▶ _EXERCISE_
Only the lines from the one containing "pink_plant_pot 451, 213, 531, 311" to the end of the data should be copied, exactly and without pictures.

▶ _DATA SUPPLIED_
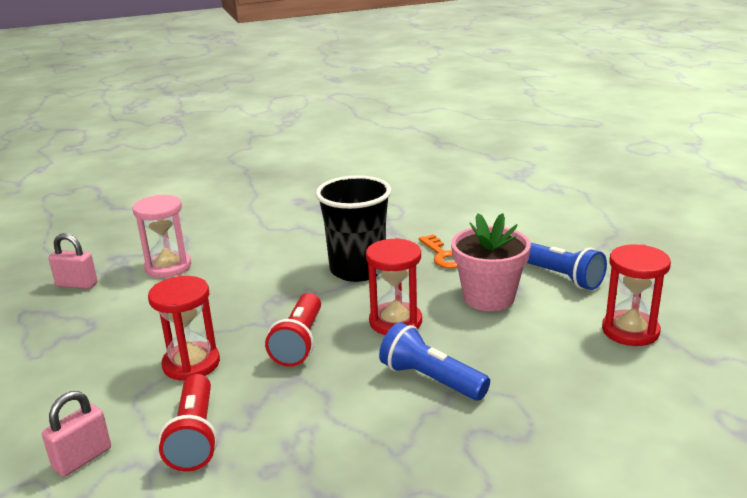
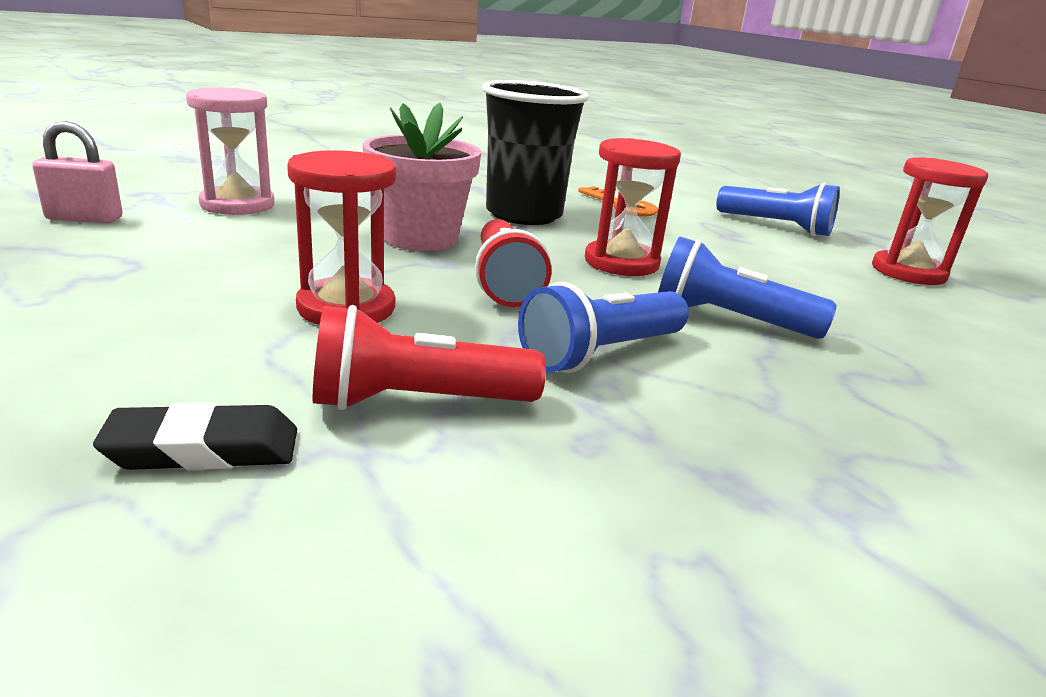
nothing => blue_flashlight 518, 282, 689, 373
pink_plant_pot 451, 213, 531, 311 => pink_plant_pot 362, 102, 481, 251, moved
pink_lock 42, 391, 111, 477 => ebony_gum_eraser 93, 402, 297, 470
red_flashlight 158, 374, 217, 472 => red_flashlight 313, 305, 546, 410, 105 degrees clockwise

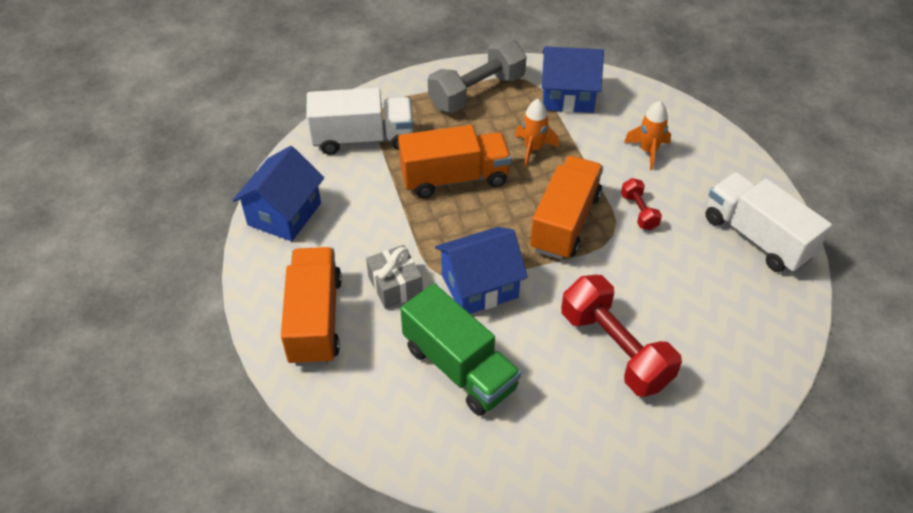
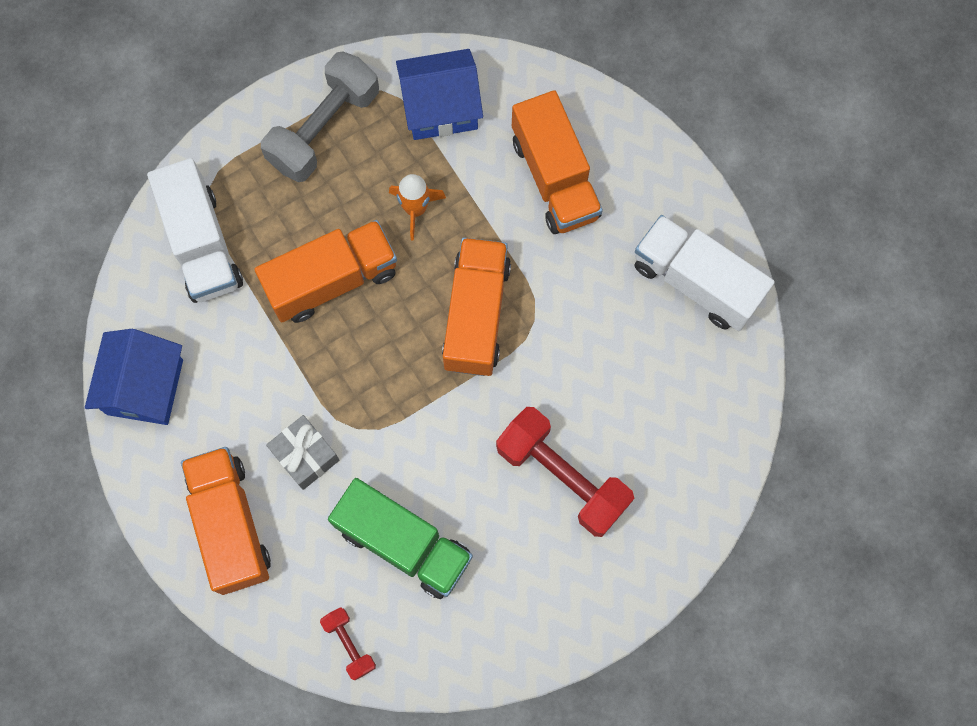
blue_cottage 435, 227, 528, 314 => nothing
red_hand_weight 621, 178, 662, 230 => red_hand_weight 320, 607, 376, 680, moved
orange-coloured_rocket 624, 101, 671, 170 => orange-coloured_truck 512, 90, 603, 234
snow-white_truck 306, 88, 413, 155 => snow-white_truck 147, 158, 243, 303, 90 degrees clockwise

▶ _EXPECTED ANSWER_
pink_plant_pot 451, 213, 531, 311 => pink_plant_pot 362, 102, 481, 251, moved
pink_lock 42, 391, 111, 477 => ebony_gum_eraser 93, 402, 297, 470
red_flashlight 158, 374, 217, 472 => red_flashlight 313, 305, 546, 410, 105 degrees clockwise

blue_cottage 435, 227, 528, 314 => nothing
red_hand_weight 621, 178, 662, 230 => red_hand_weight 320, 607, 376, 680, moved
orange-coloured_rocket 624, 101, 671, 170 => orange-coloured_truck 512, 90, 603, 234
snow-white_truck 306, 88, 413, 155 => snow-white_truck 147, 158, 243, 303, 90 degrees clockwise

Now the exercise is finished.